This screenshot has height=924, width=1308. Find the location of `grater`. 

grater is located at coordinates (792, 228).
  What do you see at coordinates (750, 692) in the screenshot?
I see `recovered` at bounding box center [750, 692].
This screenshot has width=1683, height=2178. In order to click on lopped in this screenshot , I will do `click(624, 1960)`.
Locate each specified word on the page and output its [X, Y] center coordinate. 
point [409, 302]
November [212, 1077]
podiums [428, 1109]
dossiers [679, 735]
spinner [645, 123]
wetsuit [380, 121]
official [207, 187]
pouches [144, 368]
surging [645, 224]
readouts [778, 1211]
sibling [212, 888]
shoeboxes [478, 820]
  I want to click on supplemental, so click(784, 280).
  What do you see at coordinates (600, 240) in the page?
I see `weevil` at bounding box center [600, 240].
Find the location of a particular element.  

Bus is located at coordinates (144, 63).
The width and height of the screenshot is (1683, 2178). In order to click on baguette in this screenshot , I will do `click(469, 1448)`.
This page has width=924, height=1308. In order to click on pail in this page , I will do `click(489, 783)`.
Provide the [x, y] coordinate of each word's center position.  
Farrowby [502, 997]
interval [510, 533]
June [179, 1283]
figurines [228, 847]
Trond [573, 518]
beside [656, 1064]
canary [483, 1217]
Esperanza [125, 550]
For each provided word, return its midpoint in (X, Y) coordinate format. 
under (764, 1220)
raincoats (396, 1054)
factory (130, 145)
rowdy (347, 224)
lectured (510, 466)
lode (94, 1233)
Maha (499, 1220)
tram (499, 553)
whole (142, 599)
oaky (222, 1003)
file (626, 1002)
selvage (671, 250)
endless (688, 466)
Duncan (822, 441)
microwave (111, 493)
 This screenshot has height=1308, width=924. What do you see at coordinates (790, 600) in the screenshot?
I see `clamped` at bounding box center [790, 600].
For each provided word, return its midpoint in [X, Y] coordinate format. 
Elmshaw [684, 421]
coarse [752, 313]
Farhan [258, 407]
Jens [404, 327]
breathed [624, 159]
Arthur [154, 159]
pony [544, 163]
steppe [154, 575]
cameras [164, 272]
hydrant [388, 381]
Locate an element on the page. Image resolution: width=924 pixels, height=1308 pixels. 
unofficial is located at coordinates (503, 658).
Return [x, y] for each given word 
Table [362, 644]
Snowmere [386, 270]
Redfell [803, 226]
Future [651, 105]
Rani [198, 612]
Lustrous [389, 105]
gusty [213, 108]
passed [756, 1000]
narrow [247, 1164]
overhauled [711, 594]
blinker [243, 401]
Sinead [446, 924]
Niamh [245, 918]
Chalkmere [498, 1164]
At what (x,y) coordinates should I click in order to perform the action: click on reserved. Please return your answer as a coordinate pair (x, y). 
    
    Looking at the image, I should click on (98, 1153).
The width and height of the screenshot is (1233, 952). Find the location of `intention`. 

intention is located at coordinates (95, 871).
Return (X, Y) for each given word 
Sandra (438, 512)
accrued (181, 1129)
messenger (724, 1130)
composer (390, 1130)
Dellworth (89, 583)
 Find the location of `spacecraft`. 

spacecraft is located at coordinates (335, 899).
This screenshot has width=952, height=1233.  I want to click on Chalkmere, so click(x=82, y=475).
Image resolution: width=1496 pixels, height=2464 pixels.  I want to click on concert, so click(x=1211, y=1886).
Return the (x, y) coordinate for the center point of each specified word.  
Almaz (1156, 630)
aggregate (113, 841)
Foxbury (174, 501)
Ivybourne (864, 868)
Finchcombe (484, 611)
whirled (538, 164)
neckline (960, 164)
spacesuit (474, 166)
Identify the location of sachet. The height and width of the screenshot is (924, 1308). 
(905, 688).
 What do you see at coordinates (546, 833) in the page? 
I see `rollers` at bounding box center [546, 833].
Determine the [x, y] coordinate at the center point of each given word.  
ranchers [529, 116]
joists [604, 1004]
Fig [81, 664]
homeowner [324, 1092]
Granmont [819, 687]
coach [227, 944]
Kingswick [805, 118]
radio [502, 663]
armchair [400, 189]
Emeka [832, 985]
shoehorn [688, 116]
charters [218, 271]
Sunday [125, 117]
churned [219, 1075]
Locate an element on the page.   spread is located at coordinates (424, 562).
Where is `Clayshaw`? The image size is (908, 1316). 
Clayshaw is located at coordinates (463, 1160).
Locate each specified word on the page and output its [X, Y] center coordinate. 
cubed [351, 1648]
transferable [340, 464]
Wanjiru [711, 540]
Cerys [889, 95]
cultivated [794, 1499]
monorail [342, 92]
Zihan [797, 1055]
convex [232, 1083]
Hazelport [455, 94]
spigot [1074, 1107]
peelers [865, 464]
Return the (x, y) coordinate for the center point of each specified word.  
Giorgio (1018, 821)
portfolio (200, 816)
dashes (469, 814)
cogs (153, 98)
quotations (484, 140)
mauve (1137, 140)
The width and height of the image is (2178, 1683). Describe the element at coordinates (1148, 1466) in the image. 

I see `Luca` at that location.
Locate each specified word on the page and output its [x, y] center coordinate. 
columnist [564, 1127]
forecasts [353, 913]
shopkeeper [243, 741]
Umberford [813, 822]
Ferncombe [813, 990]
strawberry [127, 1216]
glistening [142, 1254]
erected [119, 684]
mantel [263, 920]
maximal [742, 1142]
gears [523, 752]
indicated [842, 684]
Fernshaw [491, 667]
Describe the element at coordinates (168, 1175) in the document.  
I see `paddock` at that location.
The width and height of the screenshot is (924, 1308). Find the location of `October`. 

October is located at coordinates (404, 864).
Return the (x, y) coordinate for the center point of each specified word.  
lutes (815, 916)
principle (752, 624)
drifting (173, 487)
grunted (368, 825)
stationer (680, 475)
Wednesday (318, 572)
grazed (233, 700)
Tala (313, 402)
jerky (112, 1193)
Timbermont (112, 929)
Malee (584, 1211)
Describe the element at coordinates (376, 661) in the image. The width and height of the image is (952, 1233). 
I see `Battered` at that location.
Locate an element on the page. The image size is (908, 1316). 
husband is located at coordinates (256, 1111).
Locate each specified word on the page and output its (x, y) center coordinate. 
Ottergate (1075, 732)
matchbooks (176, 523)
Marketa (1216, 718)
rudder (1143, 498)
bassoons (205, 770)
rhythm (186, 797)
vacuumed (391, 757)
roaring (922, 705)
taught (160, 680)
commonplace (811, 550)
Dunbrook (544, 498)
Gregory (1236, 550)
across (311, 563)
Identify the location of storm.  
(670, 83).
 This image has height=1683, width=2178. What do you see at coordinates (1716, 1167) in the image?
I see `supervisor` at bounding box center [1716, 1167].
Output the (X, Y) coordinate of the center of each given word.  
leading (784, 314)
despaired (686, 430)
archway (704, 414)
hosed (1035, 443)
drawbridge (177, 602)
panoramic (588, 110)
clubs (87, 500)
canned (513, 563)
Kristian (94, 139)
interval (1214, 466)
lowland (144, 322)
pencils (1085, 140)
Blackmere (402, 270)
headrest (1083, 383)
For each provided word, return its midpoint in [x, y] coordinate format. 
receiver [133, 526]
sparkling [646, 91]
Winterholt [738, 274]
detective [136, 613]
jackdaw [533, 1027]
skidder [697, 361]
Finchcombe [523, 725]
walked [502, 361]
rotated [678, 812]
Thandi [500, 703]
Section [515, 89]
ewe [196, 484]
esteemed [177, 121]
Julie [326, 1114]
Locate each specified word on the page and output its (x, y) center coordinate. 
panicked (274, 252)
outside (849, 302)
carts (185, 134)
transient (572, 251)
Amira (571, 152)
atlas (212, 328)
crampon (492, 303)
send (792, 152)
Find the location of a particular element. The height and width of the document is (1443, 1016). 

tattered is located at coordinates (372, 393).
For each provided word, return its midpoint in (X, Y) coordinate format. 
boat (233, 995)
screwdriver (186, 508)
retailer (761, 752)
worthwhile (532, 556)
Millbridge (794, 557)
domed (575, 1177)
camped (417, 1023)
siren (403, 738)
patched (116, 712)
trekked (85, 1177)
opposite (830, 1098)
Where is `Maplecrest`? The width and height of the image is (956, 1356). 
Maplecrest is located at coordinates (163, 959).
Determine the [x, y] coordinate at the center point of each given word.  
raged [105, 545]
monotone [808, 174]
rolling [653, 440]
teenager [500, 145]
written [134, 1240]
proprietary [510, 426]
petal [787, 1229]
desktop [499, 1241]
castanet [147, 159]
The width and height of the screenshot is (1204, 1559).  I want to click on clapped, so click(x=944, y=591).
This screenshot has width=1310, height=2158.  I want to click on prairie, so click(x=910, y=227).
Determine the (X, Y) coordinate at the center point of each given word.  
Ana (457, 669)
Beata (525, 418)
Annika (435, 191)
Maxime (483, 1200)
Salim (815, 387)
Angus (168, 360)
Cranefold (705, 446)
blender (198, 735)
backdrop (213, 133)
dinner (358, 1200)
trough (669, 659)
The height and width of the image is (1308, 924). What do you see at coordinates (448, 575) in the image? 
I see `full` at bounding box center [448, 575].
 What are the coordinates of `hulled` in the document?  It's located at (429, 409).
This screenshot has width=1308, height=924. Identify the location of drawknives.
-=-=-
Work required:
Which lines in the data above contain the word "should"? Copy each of those lines in full.

Exercise output:
At what (x,y) coordinates should I click in order to perform the action: click on reserved. Please return your answer as a coordinate pair (x, y). 
    Looking at the image, I should click on (98, 1153).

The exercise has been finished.